### Data for processing
>>>>

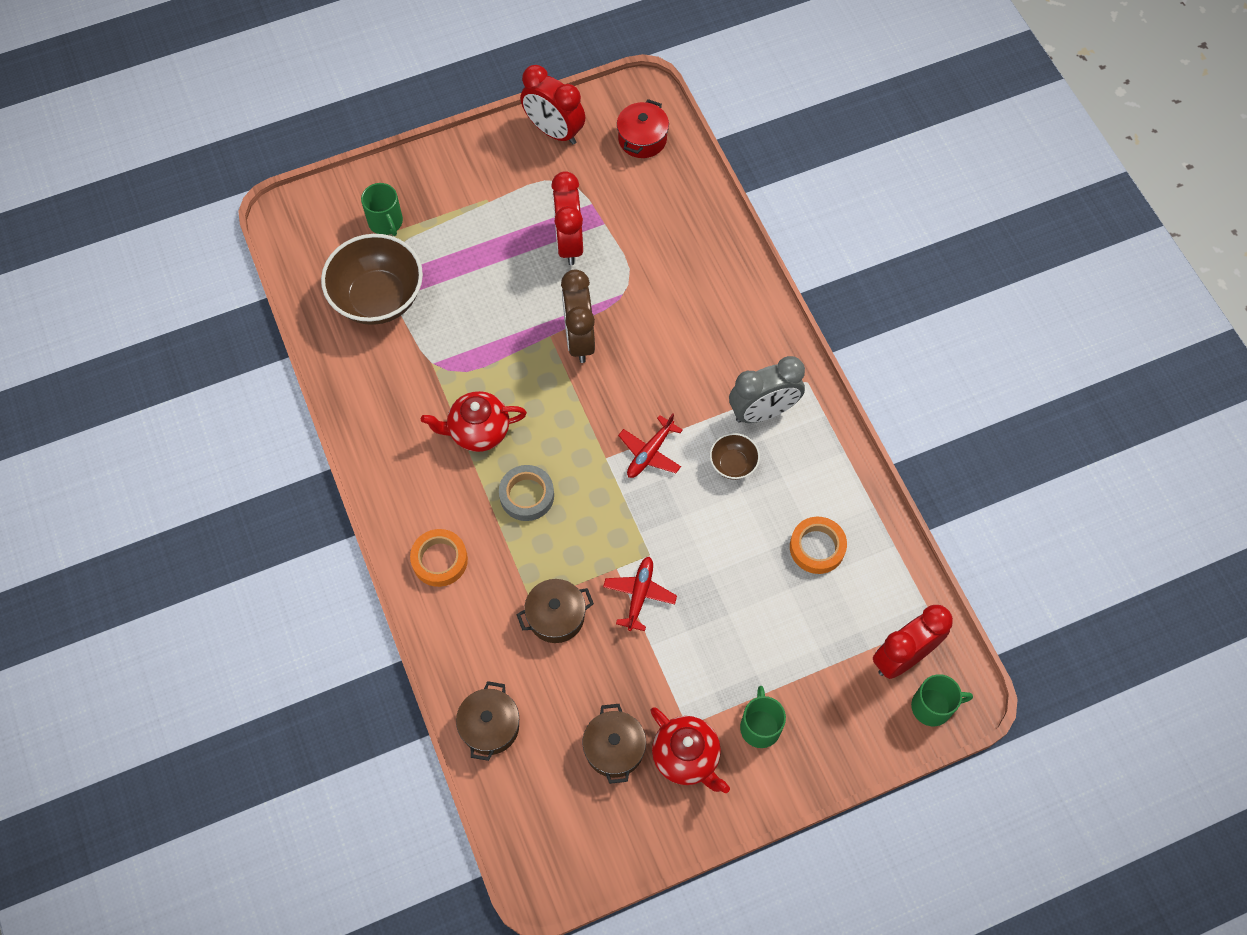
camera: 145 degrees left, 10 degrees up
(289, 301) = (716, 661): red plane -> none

<<<<
>>>>

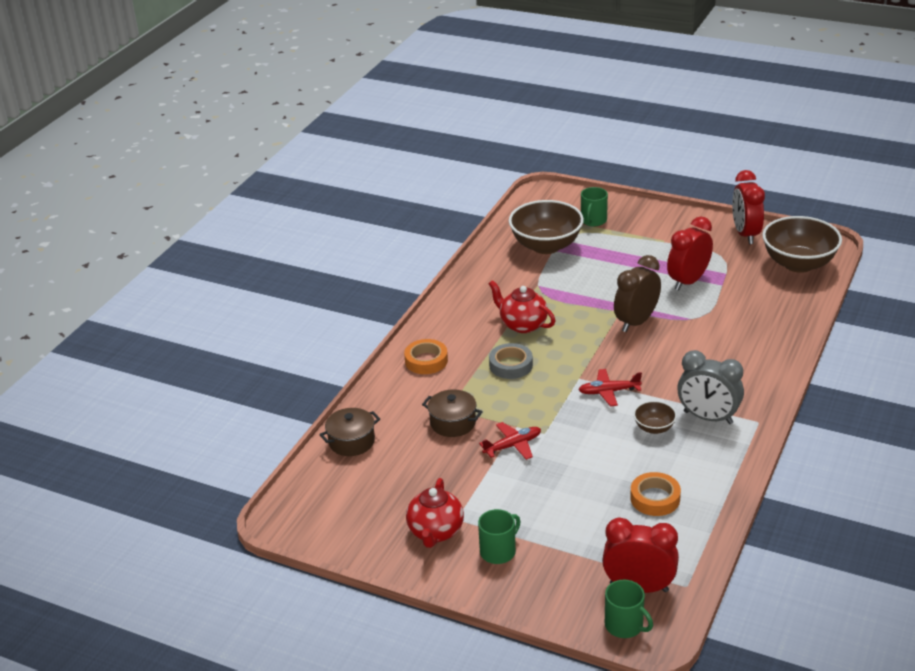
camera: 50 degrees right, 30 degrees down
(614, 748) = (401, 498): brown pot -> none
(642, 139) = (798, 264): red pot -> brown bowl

<<<<

If a line in the material holds "brown", copy it.

(614, 748) = (401, 498): brown pot -> none
(642, 139) = (798, 264): red pot -> brown bowl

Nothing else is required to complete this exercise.